## begin Dataset records

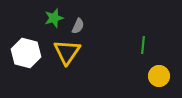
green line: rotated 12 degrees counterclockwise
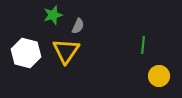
green star: moved 1 px left, 3 px up
yellow triangle: moved 1 px left, 1 px up
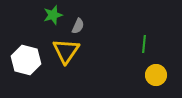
green line: moved 1 px right, 1 px up
white hexagon: moved 7 px down
yellow circle: moved 3 px left, 1 px up
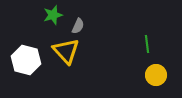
green line: moved 3 px right; rotated 12 degrees counterclockwise
yellow triangle: rotated 16 degrees counterclockwise
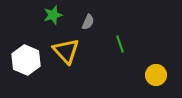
gray semicircle: moved 10 px right, 4 px up
green line: moved 27 px left; rotated 12 degrees counterclockwise
white hexagon: rotated 8 degrees clockwise
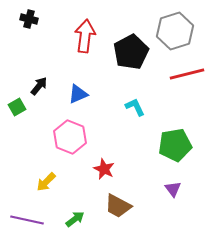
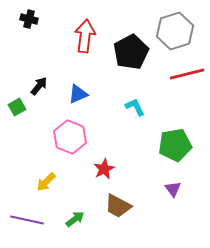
red star: rotated 20 degrees clockwise
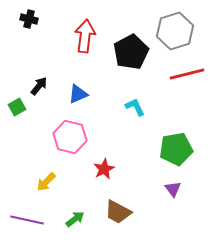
pink hexagon: rotated 8 degrees counterclockwise
green pentagon: moved 1 px right, 4 px down
brown trapezoid: moved 6 px down
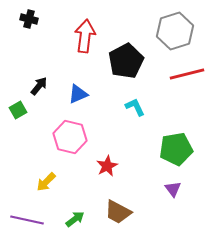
black pentagon: moved 5 px left, 9 px down
green square: moved 1 px right, 3 px down
red star: moved 3 px right, 3 px up
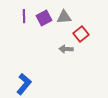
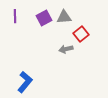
purple line: moved 9 px left
gray arrow: rotated 16 degrees counterclockwise
blue L-shape: moved 1 px right, 2 px up
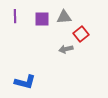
purple square: moved 2 px left, 1 px down; rotated 28 degrees clockwise
blue L-shape: rotated 65 degrees clockwise
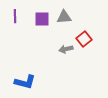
red square: moved 3 px right, 5 px down
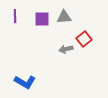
blue L-shape: rotated 15 degrees clockwise
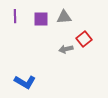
purple square: moved 1 px left
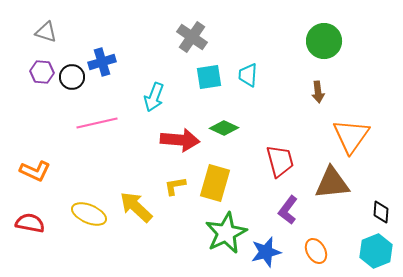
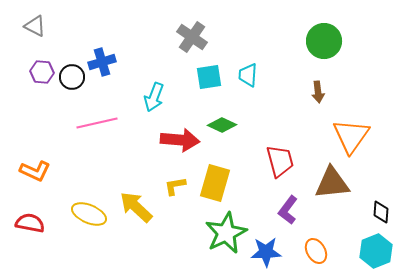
gray triangle: moved 11 px left, 6 px up; rotated 10 degrees clockwise
green diamond: moved 2 px left, 3 px up
blue star: rotated 12 degrees clockwise
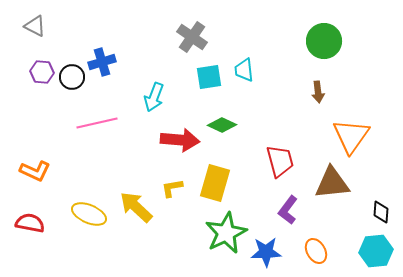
cyan trapezoid: moved 4 px left, 5 px up; rotated 10 degrees counterclockwise
yellow L-shape: moved 3 px left, 2 px down
cyan hexagon: rotated 16 degrees clockwise
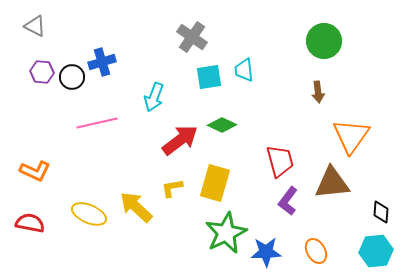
red arrow: rotated 42 degrees counterclockwise
purple L-shape: moved 9 px up
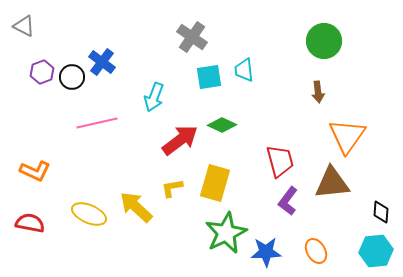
gray triangle: moved 11 px left
blue cross: rotated 36 degrees counterclockwise
purple hexagon: rotated 25 degrees counterclockwise
orange triangle: moved 4 px left
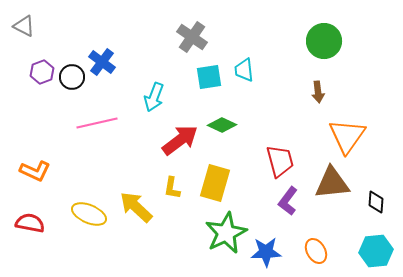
yellow L-shape: rotated 70 degrees counterclockwise
black diamond: moved 5 px left, 10 px up
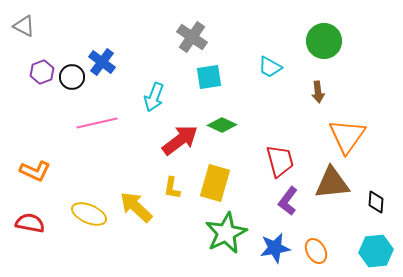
cyan trapezoid: moved 26 px right, 3 px up; rotated 55 degrees counterclockwise
blue star: moved 9 px right, 4 px up; rotated 8 degrees counterclockwise
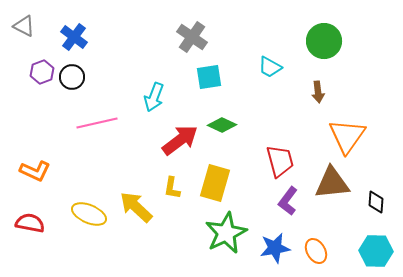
blue cross: moved 28 px left, 25 px up
cyan hexagon: rotated 8 degrees clockwise
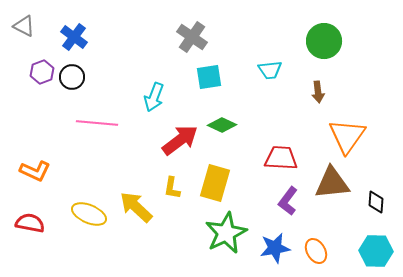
cyan trapezoid: moved 3 px down; rotated 35 degrees counterclockwise
pink line: rotated 18 degrees clockwise
red trapezoid: moved 1 px right, 3 px up; rotated 72 degrees counterclockwise
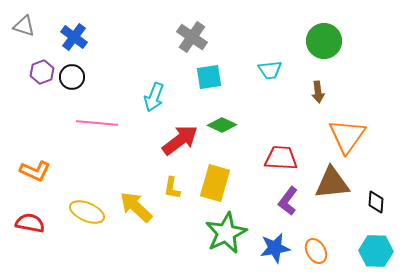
gray triangle: rotated 10 degrees counterclockwise
yellow ellipse: moved 2 px left, 2 px up
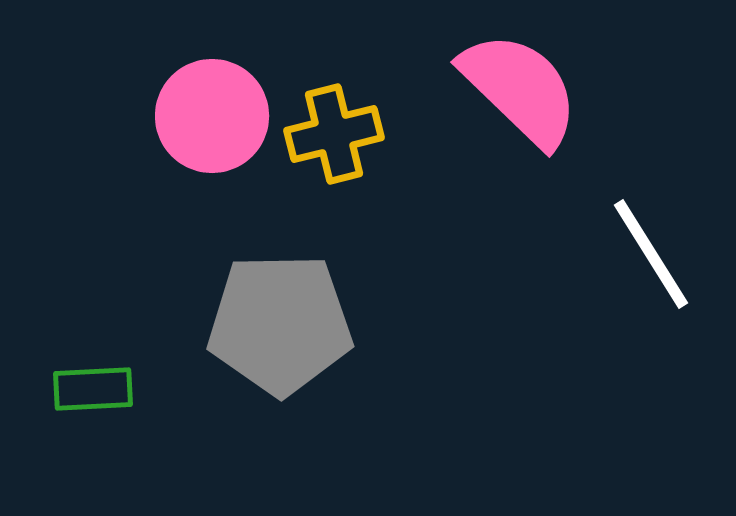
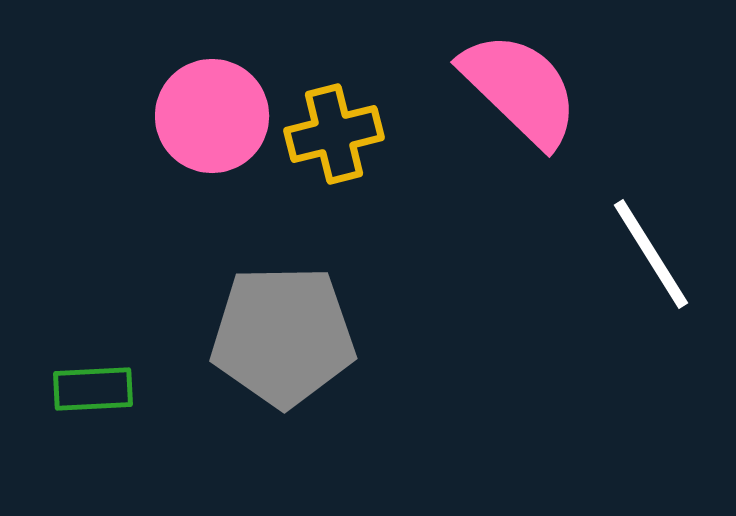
gray pentagon: moved 3 px right, 12 px down
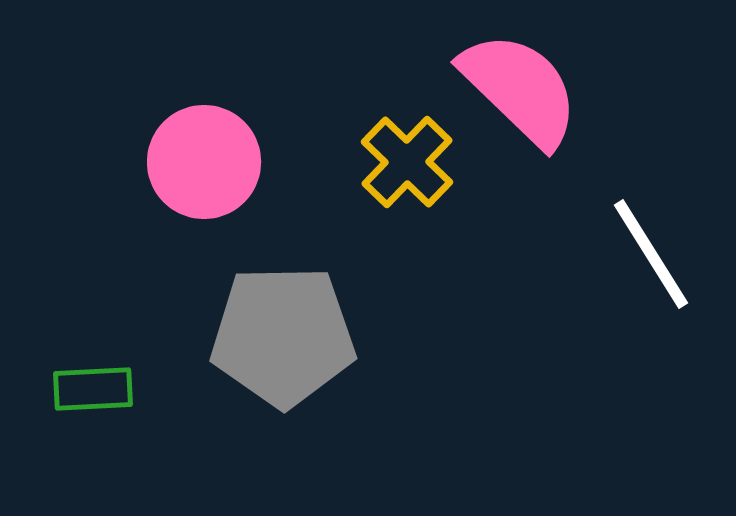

## end Dataset records

▶ _Set problem_
Reproduce all the lines of the records, replacing each "px" with "pixels" and changing nothing else. Omit the picture lines from your answer.

▶ _Full answer_
green line: rotated 12 degrees counterclockwise
green star: moved 1 pixels left, 3 pixels up
yellow triangle: moved 1 pixels left, 1 pixels up
green line: moved 1 pixels right, 1 pixels up
white hexagon: moved 7 pixels down
yellow circle: moved 3 pixels left, 1 pixels up
green line: moved 3 pixels right; rotated 12 degrees counterclockwise
yellow triangle: rotated 16 degrees counterclockwise
gray semicircle: moved 10 pixels right, 4 pixels up
green line: moved 27 pixels left; rotated 12 degrees counterclockwise
white hexagon: rotated 8 degrees clockwise
red star: rotated 20 degrees clockwise
pink hexagon: rotated 8 degrees counterclockwise
green pentagon: moved 1 pixels right, 4 pixels down
brown trapezoid: moved 6 pixels down
black pentagon: moved 5 pixels left, 9 pixels down
green square: moved 1 pixels right, 3 pixels down
red star: moved 3 pixels right, 3 pixels up
purple line: moved 9 pixels left
gray arrow: rotated 16 degrees counterclockwise
blue L-shape: moved 1 pixels right, 2 pixels up
purple square: moved 2 pixels left, 1 pixels down; rotated 28 degrees clockwise
blue L-shape: rotated 65 degrees clockwise
red square: moved 3 pixels right, 5 pixels down
blue L-shape: rotated 15 degrees clockwise
purple square: moved 1 pixels left
gray triangle: moved 11 pixels left, 6 pixels up; rotated 10 degrees clockwise
green diamond: moved 2 pixels left, 3 pixels up
blue star: rotated 12 degrees clockwise
cyan trapezoid: moved 4 pixels left, 5 pixels up; rotated 10 degrees counterclockwise
yellow L-shape: moved 3 pixels left, 2 pixels down
cyan hexagon: rotated 16 degrees clockwise
red arrow: rotated 42 degrees counterclockwise
purple L-shape: moved 9 pixels up
gray triangle: moved 11 pixels left
blue cross: rotated 36 degrees counterclockwise
purple hexagon: rotated 25 degrees counterclockwise
orange triangle: moved 4 pixels left
yellow L-shape: rotated 70 degrees counterclockwise
black diamond: moved 5 pixels left, 10 pixels up
cyan trapezoid: moved 26 pixels right, 3 pixels up; rotated 55 degrees counterclockwise
blue star: moved 9 pixels right, 4 pixels up; rotated 8 degrees counterclockwise
blue cross: moved 28 pixels left, 25 pixels up
cyan hexagon: rotated 8 degrees clockwise
cyan trapezoid: moved 3 pixels down; rotated 35 degrees counterclockwise
pink line: rotated 18 degrees clockwise
red trapezoid: moved 1 pixels right, 3 pixels up; rotated 72 degrees counterclockwise
gray triangle: rotated 10 degrees counterclockwise
yellow ellipse: moved 2 pixels left, 2 pixels up
gray pentagon: moved 3 pixels right, 12 pixels down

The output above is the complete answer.